_Challenge_
Render the data from its first line through the line containing "(subj.) (208, 34)" as a Markdown table with the columns "Row" and "Data line", omitting blank lines.

─── Supplied data

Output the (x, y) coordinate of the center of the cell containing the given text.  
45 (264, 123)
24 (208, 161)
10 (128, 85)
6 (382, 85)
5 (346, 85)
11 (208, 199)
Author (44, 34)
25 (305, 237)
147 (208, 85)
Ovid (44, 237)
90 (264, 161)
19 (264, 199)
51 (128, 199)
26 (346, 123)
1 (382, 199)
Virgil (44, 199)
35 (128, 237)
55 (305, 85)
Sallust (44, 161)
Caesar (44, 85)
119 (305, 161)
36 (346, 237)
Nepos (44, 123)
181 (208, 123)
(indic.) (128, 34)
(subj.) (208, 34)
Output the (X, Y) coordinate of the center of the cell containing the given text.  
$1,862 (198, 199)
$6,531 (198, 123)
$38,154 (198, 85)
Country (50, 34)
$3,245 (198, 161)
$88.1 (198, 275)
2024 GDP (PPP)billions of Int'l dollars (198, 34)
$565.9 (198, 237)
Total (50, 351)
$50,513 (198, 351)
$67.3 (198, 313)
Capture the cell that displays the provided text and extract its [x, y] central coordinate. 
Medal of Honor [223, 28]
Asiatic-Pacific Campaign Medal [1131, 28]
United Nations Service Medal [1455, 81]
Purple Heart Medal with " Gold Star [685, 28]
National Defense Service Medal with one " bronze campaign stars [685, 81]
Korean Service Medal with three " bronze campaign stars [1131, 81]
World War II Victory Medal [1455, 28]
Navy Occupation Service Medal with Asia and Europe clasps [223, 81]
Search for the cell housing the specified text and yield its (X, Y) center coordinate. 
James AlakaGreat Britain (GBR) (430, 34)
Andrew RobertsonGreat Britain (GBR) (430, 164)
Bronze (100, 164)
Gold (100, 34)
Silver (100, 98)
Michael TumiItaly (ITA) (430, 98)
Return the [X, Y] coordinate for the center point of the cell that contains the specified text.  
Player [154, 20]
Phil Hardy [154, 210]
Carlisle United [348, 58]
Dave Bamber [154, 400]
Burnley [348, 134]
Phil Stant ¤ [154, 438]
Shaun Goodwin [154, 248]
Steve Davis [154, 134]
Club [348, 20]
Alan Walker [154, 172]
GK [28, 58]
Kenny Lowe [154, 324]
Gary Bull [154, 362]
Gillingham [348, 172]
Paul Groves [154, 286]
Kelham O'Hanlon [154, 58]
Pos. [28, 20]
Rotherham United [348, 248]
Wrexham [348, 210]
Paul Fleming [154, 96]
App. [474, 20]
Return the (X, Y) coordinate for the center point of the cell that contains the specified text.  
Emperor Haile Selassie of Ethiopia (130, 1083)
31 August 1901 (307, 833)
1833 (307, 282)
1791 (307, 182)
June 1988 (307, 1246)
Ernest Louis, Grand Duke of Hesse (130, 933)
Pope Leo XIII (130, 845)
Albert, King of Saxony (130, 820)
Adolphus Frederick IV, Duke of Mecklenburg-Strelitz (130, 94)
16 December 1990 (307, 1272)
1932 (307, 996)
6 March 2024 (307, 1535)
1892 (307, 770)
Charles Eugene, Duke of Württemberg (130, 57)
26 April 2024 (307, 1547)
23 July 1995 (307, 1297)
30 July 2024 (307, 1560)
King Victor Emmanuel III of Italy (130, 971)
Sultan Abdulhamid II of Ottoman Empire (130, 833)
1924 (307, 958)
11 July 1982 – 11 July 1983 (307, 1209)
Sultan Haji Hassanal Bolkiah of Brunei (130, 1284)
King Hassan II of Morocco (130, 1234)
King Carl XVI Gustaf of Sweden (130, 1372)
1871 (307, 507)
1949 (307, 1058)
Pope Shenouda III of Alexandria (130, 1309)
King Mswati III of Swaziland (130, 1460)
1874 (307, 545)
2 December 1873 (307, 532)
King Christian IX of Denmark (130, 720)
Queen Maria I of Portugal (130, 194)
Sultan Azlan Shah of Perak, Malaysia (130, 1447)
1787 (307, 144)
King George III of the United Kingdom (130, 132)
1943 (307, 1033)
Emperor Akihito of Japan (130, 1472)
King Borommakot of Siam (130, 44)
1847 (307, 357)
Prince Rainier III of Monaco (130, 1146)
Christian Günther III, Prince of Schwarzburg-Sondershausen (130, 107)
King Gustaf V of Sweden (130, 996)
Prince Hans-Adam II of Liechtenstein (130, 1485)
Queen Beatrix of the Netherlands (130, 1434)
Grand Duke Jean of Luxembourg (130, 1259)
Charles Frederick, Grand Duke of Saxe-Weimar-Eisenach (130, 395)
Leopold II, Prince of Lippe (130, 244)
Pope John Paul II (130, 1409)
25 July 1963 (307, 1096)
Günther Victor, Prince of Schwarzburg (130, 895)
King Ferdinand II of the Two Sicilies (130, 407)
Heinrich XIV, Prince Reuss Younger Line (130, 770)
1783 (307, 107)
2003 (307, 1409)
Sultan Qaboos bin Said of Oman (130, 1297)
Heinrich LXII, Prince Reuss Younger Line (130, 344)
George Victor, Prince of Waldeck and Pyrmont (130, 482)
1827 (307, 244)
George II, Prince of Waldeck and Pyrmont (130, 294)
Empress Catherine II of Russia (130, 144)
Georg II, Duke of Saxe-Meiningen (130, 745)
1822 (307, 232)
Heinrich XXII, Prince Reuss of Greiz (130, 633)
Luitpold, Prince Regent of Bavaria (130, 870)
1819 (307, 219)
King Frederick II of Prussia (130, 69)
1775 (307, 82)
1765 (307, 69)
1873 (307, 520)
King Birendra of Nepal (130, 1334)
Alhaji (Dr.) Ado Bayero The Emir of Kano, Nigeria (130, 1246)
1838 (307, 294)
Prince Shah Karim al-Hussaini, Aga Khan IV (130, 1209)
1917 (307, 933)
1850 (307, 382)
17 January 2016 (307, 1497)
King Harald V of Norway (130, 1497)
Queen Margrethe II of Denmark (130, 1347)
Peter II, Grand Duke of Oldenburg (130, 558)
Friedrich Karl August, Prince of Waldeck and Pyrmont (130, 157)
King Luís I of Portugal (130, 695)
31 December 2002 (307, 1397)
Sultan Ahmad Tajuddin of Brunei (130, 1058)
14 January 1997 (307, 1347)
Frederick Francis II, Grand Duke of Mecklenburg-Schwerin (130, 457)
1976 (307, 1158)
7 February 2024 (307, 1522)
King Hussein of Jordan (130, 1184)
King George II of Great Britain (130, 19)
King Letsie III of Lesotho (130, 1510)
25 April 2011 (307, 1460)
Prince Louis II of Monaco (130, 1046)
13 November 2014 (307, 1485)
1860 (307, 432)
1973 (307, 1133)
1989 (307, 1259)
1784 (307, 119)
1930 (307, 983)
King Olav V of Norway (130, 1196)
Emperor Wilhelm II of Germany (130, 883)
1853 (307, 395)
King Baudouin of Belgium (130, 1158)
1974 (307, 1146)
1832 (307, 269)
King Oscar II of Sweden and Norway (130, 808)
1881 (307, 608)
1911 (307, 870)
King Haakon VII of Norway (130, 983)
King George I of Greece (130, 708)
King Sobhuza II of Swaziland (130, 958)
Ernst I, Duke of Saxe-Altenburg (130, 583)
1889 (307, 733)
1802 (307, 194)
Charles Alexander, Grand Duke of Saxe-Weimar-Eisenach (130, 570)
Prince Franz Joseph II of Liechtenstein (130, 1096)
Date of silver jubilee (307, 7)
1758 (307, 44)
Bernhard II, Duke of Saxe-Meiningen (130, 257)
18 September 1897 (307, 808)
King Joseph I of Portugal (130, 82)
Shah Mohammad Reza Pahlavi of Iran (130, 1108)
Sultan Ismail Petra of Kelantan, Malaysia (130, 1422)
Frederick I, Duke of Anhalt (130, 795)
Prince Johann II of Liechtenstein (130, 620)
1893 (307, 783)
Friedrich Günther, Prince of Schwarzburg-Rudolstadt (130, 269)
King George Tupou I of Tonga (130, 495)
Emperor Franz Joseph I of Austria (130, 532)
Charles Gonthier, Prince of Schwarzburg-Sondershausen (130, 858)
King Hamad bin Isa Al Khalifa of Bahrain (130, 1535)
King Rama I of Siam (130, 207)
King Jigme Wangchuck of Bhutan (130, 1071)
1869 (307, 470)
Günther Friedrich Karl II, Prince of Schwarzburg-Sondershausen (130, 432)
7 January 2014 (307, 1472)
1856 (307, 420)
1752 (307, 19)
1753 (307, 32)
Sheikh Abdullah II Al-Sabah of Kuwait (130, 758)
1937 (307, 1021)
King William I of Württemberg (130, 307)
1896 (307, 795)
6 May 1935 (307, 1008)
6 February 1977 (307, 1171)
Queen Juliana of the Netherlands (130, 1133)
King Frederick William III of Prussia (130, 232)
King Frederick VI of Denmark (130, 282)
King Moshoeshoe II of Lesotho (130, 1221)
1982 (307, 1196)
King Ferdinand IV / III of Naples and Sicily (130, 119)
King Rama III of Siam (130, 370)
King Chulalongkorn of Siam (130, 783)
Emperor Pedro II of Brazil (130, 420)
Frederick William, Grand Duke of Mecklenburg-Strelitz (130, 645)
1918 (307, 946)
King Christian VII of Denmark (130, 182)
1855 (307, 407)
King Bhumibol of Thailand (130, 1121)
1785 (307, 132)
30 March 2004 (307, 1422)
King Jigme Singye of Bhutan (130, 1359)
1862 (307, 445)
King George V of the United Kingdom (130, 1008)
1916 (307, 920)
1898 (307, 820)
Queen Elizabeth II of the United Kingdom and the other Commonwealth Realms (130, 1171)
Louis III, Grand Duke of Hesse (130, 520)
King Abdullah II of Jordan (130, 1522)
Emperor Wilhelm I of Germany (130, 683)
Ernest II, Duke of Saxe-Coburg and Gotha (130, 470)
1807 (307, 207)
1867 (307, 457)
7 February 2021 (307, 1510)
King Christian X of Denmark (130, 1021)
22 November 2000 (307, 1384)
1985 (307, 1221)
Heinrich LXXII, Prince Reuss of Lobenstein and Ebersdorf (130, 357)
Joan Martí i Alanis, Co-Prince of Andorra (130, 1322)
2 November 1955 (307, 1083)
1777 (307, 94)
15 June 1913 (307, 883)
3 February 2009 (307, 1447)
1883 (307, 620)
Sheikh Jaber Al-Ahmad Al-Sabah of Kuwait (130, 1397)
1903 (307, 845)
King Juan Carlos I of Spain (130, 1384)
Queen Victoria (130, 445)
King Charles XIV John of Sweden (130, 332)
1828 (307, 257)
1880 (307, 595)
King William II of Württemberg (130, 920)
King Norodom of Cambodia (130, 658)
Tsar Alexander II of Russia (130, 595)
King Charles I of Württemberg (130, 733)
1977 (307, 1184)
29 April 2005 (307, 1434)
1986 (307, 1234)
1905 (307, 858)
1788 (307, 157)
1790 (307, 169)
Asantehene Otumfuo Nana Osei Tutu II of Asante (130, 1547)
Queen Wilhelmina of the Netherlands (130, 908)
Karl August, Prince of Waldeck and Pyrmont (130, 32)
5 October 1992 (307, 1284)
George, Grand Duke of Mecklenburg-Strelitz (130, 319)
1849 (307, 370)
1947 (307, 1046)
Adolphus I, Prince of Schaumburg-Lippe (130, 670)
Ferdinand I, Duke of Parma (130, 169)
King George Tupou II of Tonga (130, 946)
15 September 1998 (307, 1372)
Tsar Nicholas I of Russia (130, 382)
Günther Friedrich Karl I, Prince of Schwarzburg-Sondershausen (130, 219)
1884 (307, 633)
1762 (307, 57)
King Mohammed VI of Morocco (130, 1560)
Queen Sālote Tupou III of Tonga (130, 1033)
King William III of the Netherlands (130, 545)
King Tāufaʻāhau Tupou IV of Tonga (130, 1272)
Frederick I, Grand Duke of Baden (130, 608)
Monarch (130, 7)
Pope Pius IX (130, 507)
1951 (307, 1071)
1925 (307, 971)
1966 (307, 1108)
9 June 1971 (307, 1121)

──────

_Output for this exercise_
| Row | Data line |
|---|---|
| 1 | Output the (x, y) coordinate of the center of the cell containing the given text.   |
| 2 | 45 (264, 123) |
| 3 | 24 (208, 161) |
| 4 | 10 (128, 85) |
| 5 | 6 (382, 85) |
| 6 | 5 (346, 85) |
| 7 | 11 (208, 199) |
| 8 | Author (44, 34) |
| 9 | 25 (305, 237) |
| 10 | 147 (208, 85) |
| 11 | Ovid (44, 237) |
| 12 | 90 (264, 161) |
| 13 | 19 (264, 199) |
| 14 | 51 (128, 199) |
| 15 | 26 (346, 123) |
| 16 | 1 (382, 199) |
| 17 | Virgil (44, 199) |
| 18 | 35 (128, 237) |
| 19 | 55 (305, 85) |
| 20 | Sallust (44, 161) |
| 21 | Caesar (44, 85) |
| 22 | 119 (305, 161) |
| 23 | 36 (346, 237) |
| 24 | Nepos (44, 123) |
| 25 | 181 (208, 123) |
| 26 | (indic.) (128, 34) |
| 27 | (subj.) (208, 34) |